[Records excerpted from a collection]
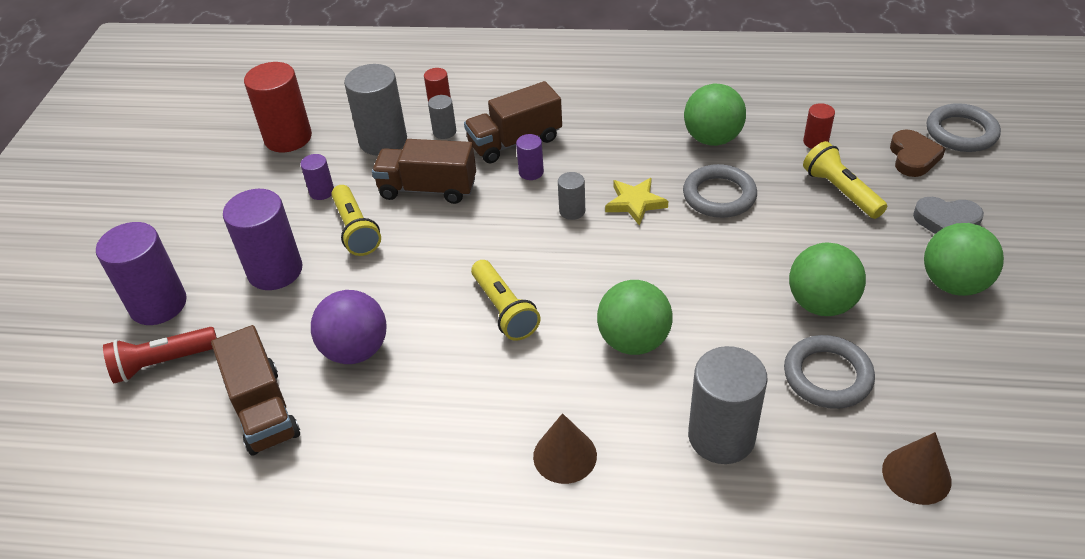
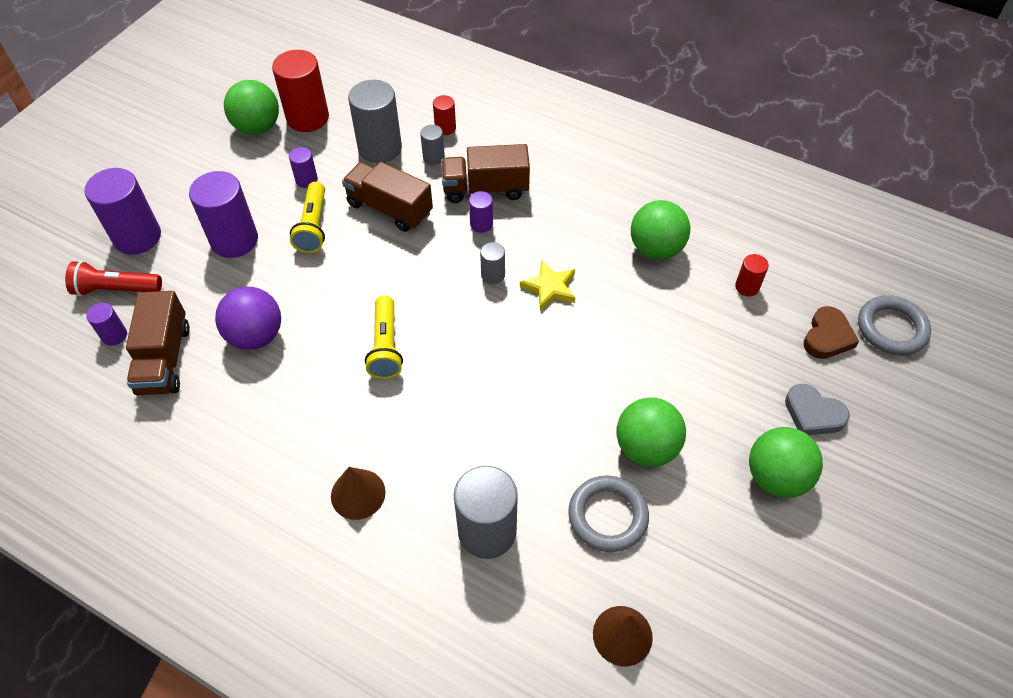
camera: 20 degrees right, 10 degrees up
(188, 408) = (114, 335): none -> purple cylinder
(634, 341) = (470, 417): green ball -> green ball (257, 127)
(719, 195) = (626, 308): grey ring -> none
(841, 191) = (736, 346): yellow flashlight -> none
...
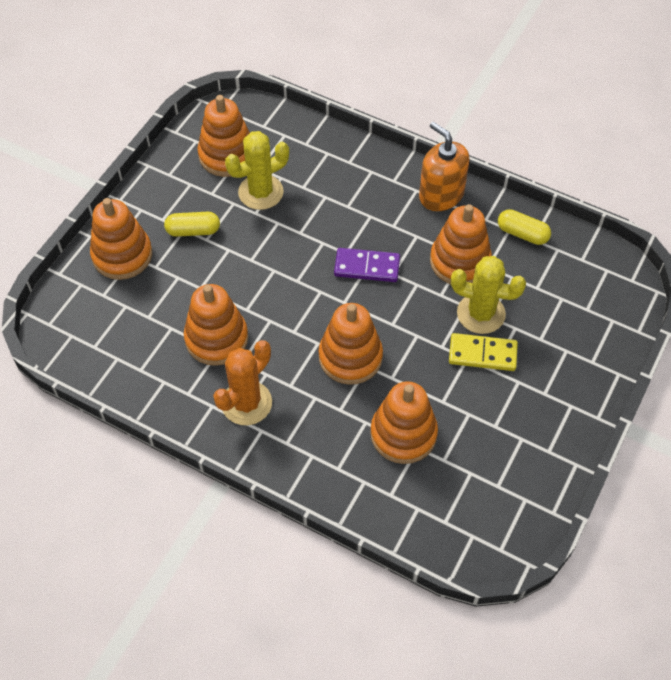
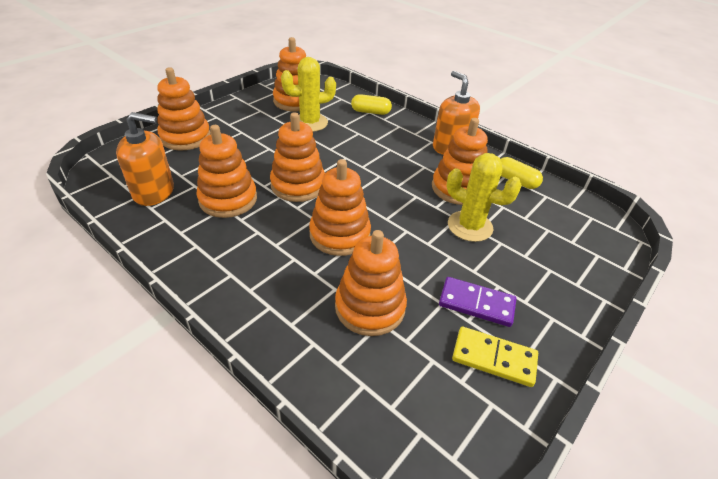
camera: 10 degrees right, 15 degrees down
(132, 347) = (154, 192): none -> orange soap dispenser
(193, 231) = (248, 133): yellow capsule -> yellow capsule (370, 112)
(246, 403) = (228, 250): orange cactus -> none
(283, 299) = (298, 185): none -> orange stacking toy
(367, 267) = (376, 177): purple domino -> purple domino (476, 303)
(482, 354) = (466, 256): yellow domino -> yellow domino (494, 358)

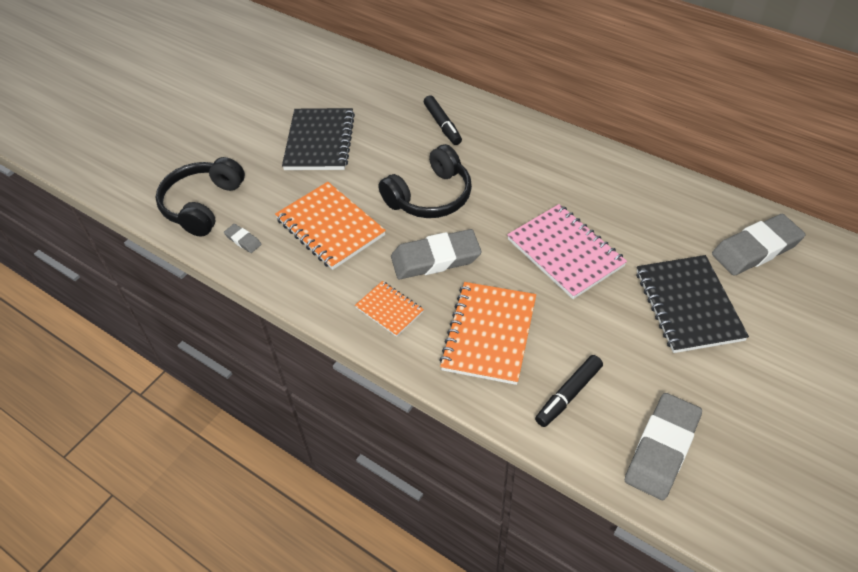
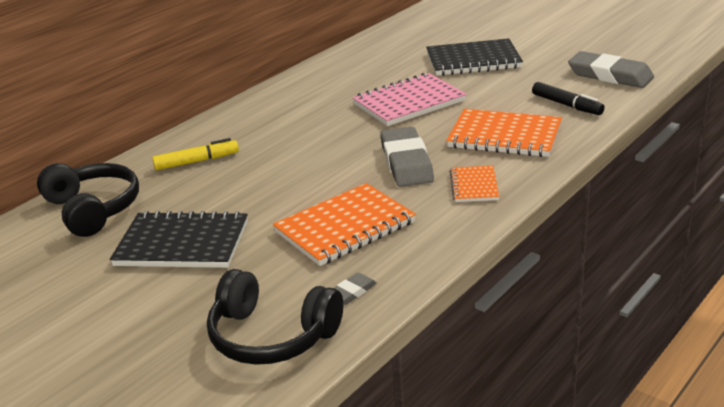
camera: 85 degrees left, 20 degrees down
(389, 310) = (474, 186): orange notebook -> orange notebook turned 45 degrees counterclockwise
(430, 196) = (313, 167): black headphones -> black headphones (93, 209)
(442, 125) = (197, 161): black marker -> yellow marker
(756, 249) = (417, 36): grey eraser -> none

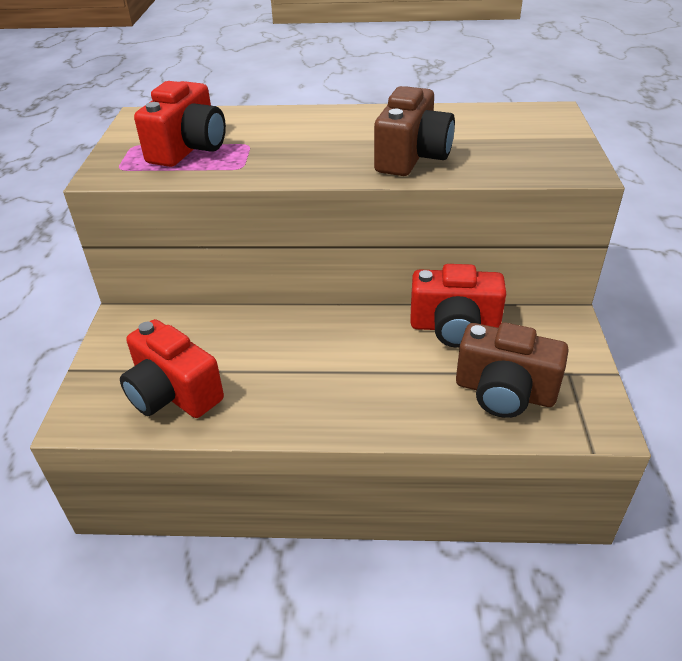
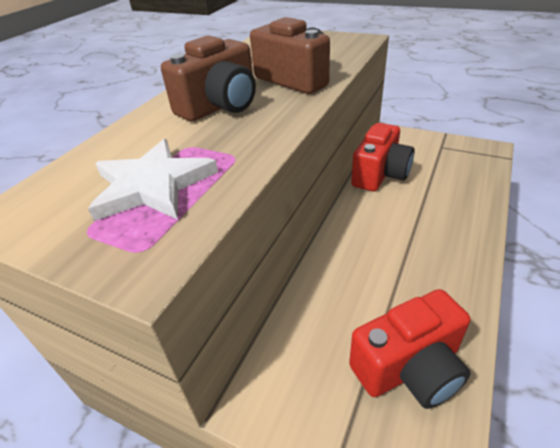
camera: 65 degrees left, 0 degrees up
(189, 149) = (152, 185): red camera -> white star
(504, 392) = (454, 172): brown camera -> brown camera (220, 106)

Exercise prompt
Among the entries above, find every line holding "purple" and copy it.

Finished exercise
(188, 408) = (114, 335): none -> purple cylinder
(367, 267) = (376, 177): purple domino -> purple domino (476, 303)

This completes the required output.